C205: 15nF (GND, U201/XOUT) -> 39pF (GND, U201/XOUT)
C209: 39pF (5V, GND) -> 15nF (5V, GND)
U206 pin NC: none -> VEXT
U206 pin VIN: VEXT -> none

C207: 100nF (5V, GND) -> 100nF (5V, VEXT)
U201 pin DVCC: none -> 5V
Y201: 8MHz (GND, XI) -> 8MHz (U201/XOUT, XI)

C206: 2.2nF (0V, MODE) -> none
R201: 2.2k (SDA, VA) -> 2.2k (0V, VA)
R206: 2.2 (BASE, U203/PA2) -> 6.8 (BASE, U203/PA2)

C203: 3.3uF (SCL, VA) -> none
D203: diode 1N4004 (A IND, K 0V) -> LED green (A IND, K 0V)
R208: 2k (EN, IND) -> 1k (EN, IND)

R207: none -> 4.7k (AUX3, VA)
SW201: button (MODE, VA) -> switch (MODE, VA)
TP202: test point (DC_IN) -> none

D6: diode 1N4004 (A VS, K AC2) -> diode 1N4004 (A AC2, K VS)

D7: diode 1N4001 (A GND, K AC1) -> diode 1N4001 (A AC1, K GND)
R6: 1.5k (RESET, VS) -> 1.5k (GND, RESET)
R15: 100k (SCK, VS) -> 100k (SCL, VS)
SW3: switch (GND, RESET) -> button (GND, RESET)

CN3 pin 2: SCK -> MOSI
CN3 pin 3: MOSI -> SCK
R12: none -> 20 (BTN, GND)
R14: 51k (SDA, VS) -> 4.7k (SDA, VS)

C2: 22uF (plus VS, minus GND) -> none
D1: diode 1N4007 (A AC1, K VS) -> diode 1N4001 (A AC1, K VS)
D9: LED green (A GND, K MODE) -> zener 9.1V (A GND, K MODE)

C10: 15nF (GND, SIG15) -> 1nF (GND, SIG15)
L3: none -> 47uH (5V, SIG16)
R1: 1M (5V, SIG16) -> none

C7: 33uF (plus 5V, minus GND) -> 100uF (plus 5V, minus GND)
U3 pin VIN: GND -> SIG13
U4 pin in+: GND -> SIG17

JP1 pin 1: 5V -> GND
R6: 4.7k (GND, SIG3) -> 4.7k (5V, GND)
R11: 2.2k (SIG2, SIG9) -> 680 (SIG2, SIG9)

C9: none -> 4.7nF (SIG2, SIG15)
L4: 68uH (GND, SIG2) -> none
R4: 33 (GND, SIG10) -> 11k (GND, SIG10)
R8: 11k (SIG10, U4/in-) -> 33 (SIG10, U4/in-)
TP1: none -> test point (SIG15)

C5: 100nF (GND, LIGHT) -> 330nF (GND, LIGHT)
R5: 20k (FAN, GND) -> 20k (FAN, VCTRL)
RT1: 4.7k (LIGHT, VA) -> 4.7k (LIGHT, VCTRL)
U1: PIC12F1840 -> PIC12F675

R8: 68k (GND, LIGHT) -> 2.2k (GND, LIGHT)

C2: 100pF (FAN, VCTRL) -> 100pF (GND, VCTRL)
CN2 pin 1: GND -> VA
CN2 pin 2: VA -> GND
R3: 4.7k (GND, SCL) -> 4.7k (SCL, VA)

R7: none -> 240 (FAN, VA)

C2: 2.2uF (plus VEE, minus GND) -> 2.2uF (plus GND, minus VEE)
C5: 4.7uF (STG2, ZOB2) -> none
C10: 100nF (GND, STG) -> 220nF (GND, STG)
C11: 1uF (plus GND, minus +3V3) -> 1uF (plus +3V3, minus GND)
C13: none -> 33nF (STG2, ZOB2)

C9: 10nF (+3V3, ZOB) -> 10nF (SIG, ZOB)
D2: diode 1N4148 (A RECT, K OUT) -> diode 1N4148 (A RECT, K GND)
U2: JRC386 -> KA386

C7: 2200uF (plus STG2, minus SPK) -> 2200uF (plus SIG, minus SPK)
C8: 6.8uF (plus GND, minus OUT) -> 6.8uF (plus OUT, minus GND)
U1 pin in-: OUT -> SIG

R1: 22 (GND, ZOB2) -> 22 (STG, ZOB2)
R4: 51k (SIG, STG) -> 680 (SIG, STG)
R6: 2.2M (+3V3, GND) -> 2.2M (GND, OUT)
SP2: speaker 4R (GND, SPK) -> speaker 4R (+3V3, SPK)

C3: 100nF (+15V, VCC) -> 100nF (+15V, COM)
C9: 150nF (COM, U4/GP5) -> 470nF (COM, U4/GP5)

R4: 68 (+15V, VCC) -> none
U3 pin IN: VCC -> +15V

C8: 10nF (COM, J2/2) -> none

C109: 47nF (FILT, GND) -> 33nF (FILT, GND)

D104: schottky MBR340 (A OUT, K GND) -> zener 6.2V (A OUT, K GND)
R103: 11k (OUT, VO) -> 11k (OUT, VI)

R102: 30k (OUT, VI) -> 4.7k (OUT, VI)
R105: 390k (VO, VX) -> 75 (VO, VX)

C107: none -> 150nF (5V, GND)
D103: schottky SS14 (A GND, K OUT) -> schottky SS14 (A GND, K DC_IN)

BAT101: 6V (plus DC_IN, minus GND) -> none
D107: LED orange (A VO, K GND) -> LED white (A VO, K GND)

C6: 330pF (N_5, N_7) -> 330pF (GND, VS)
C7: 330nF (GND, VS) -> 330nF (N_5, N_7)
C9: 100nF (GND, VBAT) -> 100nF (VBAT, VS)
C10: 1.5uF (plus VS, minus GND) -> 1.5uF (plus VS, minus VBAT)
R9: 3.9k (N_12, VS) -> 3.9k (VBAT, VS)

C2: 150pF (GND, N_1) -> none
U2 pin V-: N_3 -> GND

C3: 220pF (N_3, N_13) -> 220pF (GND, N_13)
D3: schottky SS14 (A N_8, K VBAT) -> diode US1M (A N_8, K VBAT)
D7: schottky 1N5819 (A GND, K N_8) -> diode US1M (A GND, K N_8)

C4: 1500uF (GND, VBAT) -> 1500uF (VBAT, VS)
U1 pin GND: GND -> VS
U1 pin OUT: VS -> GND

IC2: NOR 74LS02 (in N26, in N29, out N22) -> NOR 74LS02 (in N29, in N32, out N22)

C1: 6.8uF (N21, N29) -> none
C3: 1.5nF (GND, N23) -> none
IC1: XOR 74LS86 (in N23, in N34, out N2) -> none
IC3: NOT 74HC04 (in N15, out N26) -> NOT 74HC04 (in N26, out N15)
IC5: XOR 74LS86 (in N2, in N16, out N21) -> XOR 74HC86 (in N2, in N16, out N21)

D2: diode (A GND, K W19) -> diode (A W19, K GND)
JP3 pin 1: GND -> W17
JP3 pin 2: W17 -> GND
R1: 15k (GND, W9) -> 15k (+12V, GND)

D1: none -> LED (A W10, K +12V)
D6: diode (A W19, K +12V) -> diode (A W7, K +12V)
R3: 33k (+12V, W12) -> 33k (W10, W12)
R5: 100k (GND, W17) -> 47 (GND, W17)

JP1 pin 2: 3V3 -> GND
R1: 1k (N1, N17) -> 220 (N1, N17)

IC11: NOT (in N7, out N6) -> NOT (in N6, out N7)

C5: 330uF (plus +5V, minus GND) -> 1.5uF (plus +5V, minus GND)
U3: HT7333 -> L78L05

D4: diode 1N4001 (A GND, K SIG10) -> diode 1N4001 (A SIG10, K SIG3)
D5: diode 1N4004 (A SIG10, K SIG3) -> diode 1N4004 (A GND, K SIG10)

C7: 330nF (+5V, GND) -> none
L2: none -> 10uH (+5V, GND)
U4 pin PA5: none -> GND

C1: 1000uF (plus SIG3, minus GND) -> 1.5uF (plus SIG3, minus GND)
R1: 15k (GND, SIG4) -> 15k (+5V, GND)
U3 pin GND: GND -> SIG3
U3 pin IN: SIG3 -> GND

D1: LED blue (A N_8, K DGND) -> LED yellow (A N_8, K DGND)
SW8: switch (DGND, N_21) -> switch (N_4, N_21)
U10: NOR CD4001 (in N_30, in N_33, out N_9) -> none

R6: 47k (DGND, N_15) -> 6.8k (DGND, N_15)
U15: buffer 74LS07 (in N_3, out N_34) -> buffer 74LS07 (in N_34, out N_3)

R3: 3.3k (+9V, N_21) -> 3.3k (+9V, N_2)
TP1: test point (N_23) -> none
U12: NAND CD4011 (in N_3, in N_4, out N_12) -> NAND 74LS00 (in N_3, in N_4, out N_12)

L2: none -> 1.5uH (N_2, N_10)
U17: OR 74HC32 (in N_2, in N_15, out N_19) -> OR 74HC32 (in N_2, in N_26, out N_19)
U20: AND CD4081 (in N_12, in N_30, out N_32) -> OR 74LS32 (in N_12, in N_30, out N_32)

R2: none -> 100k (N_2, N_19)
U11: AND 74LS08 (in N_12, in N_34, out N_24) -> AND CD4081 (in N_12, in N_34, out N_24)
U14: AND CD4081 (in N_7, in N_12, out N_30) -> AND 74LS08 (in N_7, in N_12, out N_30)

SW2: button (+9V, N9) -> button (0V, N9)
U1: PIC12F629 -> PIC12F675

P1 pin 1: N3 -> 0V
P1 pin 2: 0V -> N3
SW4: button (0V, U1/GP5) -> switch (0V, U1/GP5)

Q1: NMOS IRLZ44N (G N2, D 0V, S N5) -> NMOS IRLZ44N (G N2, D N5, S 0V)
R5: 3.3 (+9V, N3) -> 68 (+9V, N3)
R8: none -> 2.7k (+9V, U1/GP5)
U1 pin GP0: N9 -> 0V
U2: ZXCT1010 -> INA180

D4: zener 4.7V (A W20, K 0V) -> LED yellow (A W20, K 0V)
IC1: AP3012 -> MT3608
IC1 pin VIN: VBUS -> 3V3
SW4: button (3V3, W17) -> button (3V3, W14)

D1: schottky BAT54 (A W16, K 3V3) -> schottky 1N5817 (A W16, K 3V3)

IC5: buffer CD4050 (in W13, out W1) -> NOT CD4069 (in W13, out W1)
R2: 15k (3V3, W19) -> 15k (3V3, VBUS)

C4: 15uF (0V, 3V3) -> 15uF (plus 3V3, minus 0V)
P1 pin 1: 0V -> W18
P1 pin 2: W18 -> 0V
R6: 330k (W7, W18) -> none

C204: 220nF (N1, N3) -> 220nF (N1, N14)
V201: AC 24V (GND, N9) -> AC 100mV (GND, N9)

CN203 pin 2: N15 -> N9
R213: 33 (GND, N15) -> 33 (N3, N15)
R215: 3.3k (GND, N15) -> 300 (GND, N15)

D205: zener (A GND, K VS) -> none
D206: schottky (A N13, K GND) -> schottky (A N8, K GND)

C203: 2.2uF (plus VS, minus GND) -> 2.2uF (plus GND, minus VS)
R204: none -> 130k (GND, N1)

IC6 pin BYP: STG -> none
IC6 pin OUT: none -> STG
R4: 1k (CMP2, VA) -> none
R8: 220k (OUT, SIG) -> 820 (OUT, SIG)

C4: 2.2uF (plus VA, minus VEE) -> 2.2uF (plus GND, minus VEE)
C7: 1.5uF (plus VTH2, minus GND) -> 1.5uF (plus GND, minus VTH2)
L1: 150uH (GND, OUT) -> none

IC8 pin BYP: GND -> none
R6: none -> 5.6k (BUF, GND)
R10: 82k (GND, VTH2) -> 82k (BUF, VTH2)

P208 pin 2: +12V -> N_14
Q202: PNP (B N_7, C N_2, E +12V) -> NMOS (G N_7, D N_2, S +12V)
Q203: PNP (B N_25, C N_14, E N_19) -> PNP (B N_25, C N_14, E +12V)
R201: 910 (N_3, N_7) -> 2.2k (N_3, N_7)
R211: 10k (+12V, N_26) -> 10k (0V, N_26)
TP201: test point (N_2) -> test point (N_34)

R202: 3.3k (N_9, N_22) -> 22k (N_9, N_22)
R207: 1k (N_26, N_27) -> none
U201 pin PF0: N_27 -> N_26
================
> **EXERCISE REQUIREMENTS**
Print, from the entries above, the line with "CN3 pin 2: SCK -> MOSI", the line with "CN2 pin 2: VA -> GND" and all lines between them, exactly and with nothing else.

> **RESPONSE TO THE TASK**
CN3 pin 2: SCK -> MOSI
CN3 pin 3: MOSI -> SCK
R12: none -> 20 (BTN, GND)
R14: 51k (SDA, VS) -> 4.7k (SDA, VS)

C2: 22uF (plus VS, minus GND) -> none
D1: diode 1N4007 (A AC1, K VS) -> diode 1N4001 (A AC1, K VS)
D9: LED green (A GND, K MODE) -> zener 9.1V (A GND, K MODE)

C10: 15nF (GND, SIG15) -> 1nF (GND, SIG15)
L3: none -> 47uH (5V, SIG16)
R1: 1M (5V, SIG16) -> none

C7: 33uF (plus 5V, minus GND) -> 100uF (plus 5V, minus GND)
U3 pin VIN: GND -> SIG13
U4 pin in+: GND -> SIG17

JP1 pin 1: 5V -> GND
R6: 4.7k (GND, SIG3) -> 4.7k (5V, GND)
R11: 2.2k (SIG2, SIG9) -> 680 (SIG2, SIG9)

C9: none -> 4.7nF (SIG2, SIG15)
L4: 68uH (GND, SIG2) -> none
R4: 33 (GND, SIG10) -> 11k (GND, SIG10)
R8: 11k (SIG10, U4/in-) -> 33 (SIG10, U4/in-)
TP1: none -> test point (SIG15)

C5: 100nF (GND, LIGHT) -> 330nF (GND, LIGHT)
R5: 20k (FAN, GND) -> 20k (FAN, VCTRL)
RT1: 4.7k (LIGHT, VA) -> 4.7k (LIGHT, VCTRL)
U1: PIC12F1840 -> PIC12F675

R8: 68k (GND, LIGHT) -> 2.2k (GND, LIGHT)

C2: 100pF (FAN, VCTRL) -> 100pF (GND, VCTRL)
CN2 pin 1: GND -> VA
CN2 pin 2: VA -> GND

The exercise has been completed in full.